━━━━━ DATA
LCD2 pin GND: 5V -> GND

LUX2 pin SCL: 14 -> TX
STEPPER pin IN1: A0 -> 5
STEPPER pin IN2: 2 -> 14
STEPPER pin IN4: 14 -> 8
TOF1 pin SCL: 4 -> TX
━━━━━━━━━━
━━━━━ DATA
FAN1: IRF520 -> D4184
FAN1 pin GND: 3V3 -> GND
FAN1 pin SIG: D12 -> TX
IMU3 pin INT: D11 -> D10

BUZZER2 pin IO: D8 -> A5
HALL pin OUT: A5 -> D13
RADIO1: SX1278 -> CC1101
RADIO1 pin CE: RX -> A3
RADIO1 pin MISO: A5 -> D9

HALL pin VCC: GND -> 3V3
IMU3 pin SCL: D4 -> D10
━━━━━━━━━━
EXERCISE – Print, without alteration, only the lines above between the one holding "FAN1: IRF520 -> D4184" and the one holding "IMU3 pin SCL: D4 -> D10", inclusive.

YOUR RESPONSE –
FAN1: IRF520 -> D4184
FAN1 pin GND: 3V3 -> GND
FAN1 pin SIG: D12 -> TX
IMU3 pin INT: D11 -> D10

BUZZER2 pin IO: D8 -> A5
HALL pin OUT: A5 -> D13
RADIO1: SX1278 -> CC1101
RADIO1 pin CE: RX -> A3
RADIO1 pin MISO: A5 -> D9

HALL pin VCC: GND -> 3V3
IMU3 pin SCL: D4 -> D10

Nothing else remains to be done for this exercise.